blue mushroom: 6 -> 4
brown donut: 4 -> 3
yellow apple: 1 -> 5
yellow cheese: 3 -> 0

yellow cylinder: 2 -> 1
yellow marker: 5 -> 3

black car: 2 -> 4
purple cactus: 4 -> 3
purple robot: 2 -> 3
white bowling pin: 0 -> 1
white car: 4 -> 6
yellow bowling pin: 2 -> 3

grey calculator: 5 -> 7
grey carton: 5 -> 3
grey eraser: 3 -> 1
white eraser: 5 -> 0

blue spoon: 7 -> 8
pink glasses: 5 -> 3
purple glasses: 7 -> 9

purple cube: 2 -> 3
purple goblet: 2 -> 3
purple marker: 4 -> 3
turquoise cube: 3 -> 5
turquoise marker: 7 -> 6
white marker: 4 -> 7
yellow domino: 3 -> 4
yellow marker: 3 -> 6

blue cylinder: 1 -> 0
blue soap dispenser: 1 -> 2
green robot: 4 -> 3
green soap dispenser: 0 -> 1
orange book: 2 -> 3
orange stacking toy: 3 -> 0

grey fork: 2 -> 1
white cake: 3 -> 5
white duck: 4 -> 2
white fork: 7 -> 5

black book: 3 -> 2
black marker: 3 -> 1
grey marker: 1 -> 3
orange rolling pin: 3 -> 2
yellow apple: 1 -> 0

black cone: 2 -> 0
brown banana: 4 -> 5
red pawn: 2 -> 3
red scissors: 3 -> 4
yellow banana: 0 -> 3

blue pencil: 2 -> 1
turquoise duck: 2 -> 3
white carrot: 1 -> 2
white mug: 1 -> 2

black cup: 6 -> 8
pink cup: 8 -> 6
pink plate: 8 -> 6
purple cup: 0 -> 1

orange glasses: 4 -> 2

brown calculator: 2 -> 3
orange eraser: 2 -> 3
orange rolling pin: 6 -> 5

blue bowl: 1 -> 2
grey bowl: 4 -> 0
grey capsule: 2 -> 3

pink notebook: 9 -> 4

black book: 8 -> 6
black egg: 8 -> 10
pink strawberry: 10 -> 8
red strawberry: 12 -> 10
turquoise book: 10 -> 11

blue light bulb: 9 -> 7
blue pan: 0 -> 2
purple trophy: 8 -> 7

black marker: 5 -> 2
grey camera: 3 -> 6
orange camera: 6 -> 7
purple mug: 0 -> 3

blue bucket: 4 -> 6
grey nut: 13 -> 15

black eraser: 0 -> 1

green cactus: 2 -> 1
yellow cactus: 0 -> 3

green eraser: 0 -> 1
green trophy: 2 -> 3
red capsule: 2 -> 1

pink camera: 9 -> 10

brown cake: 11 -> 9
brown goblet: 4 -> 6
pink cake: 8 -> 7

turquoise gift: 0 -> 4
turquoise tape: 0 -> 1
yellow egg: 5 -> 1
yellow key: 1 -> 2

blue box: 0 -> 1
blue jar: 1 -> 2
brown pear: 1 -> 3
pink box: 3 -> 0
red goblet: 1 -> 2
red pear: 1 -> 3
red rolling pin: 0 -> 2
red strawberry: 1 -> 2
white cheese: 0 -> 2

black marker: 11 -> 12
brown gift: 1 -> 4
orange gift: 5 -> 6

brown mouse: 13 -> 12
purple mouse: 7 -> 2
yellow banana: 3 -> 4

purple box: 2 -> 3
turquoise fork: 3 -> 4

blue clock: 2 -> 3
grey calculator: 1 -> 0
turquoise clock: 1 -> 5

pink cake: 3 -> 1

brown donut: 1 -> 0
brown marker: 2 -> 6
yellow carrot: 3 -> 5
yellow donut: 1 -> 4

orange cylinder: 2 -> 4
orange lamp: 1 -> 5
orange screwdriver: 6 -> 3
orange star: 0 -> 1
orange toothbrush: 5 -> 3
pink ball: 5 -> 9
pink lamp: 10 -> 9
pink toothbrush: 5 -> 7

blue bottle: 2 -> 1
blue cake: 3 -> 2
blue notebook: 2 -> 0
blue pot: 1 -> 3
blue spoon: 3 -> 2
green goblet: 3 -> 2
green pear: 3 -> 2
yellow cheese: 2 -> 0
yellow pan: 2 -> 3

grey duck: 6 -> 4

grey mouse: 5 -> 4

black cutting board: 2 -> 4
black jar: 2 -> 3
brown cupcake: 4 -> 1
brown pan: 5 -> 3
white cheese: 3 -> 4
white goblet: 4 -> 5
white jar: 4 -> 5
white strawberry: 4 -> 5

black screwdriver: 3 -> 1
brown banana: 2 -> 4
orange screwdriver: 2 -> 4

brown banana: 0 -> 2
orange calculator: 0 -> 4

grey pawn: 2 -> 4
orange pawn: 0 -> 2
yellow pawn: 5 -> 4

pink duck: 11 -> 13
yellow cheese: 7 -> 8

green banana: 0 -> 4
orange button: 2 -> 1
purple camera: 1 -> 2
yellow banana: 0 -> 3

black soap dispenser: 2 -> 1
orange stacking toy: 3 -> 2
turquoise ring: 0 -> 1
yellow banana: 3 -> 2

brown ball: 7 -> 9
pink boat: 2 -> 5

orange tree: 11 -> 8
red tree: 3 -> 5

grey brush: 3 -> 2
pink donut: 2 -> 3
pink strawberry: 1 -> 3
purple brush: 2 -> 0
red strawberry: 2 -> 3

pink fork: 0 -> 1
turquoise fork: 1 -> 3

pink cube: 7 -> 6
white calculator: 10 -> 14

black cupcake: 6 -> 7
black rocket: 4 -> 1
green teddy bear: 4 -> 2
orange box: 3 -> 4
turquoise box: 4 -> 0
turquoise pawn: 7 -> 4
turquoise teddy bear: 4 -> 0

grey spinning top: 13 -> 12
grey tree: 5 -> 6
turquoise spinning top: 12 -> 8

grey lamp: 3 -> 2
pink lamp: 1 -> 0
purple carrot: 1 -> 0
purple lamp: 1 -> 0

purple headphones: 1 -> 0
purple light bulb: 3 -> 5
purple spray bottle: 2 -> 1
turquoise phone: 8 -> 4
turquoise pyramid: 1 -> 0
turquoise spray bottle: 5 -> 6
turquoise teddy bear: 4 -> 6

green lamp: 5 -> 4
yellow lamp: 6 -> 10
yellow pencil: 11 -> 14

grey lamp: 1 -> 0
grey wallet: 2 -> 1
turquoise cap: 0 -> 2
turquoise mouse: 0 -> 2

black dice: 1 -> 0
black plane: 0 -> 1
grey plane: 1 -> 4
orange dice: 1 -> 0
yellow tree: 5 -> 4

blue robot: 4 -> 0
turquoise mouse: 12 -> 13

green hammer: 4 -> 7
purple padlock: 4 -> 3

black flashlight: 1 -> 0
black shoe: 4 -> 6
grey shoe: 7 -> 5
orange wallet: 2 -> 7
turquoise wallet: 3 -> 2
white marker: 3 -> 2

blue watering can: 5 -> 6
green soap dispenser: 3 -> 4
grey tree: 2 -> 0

***

INSTRUCTIONS FOR THE TASK - Having found the line that contains "grey plane: 1 -> 4", set down that line and all the rest through the end of the records, exactly.

THE COMPLETED TASK -
grey plane: 1 -> 4
orange dice: 1 -> 0
yellow tree: 5 -> 4

blue robot: 4 -> 0
turquoise mouse: 12 -> 13

green hammer: 4 -> 7
purple padlock: 4 -> 3

black flashlight: 1 -> 0
black shoe: 4 -> 6
grey shoe: 7 -> 5
orange wallet: 2 -> 7
turquoise wallet: 3 -> 2
white marker: 3 -> 2

blue watering can: 5 -> 6
green soap dispenser: 3 -> 4
grey tree: 2 -> 0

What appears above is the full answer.